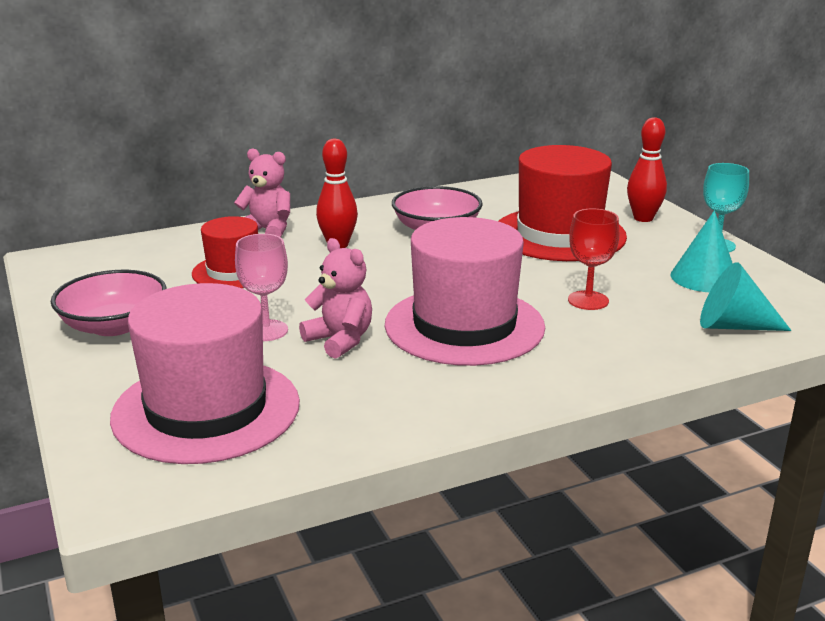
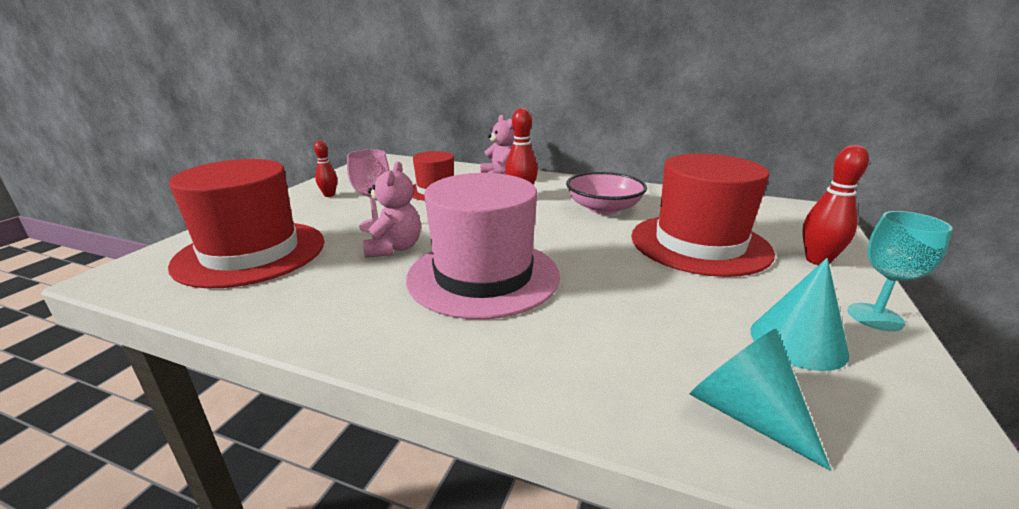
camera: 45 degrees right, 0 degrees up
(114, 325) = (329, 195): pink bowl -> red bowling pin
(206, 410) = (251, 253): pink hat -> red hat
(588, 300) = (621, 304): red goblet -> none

---

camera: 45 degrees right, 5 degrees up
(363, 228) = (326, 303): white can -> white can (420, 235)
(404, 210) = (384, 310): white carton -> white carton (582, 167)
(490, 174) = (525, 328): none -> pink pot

--

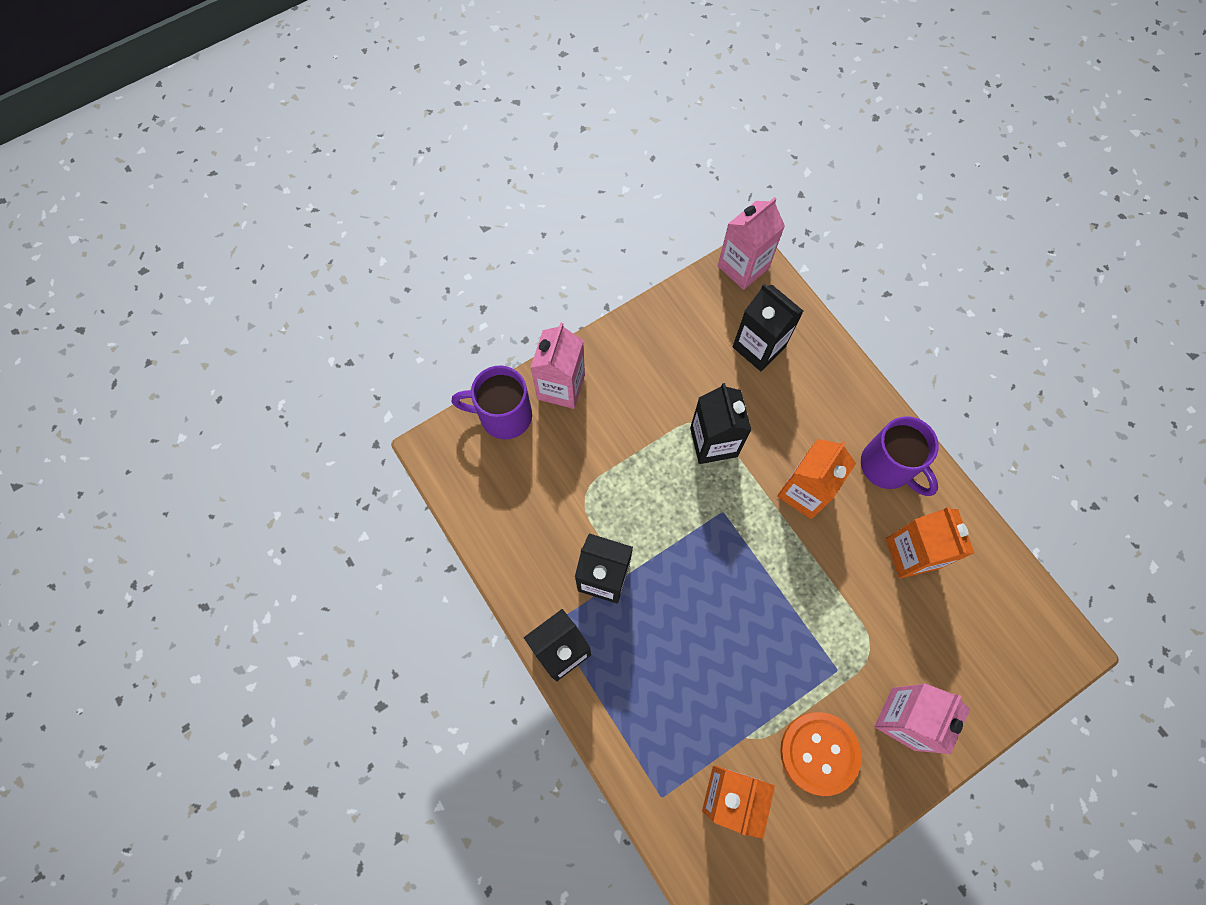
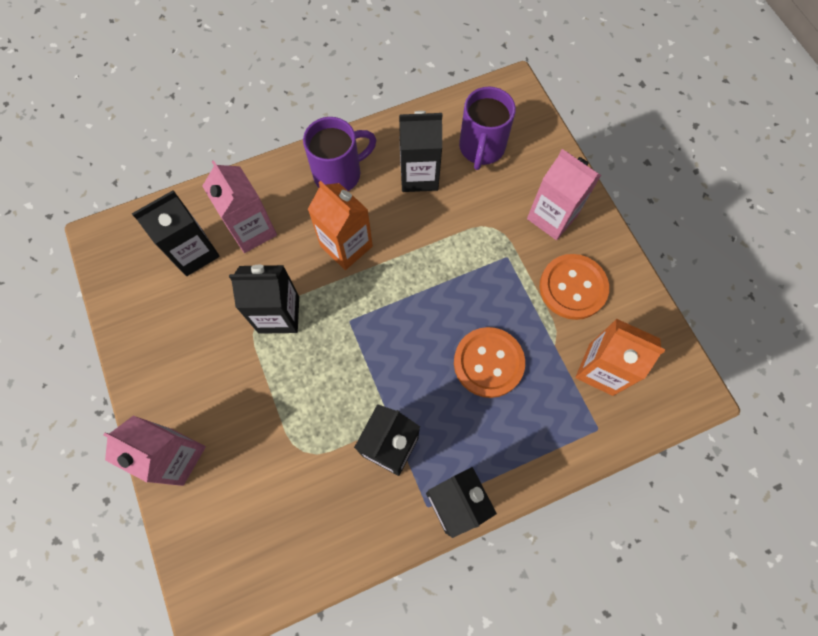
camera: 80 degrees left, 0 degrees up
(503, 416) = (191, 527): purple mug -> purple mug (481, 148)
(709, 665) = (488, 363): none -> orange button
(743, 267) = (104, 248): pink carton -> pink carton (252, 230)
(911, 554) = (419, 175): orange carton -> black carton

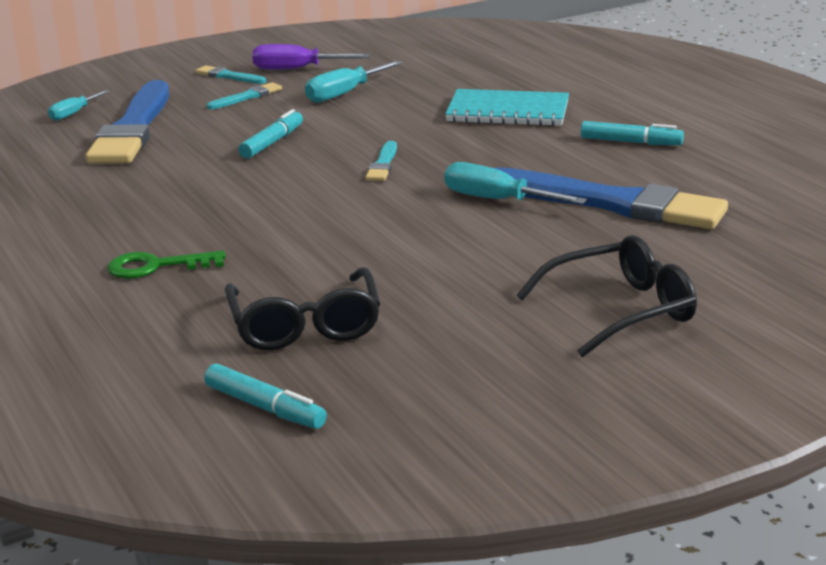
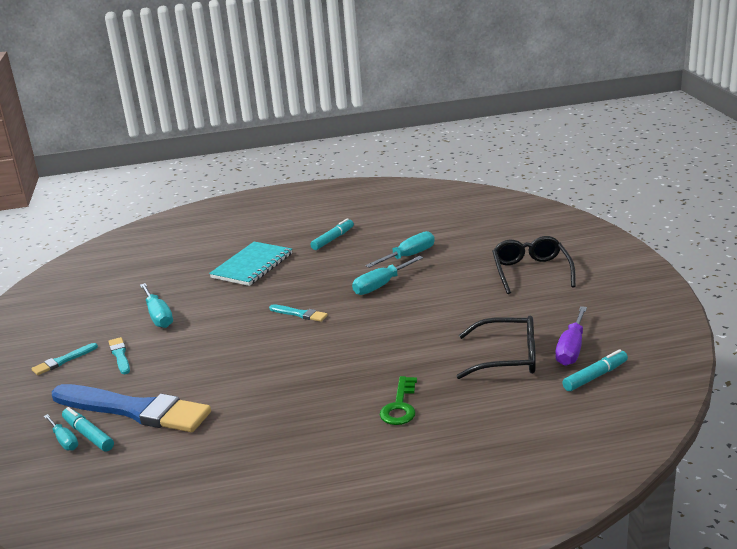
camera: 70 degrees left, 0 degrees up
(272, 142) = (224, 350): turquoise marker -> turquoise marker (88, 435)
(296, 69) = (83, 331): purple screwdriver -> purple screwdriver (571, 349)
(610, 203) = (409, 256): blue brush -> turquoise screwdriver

> **Exercise description**: Work through the records line by line and tally those holding "carton". Reply with the number alone.

> **Problem solution**: 3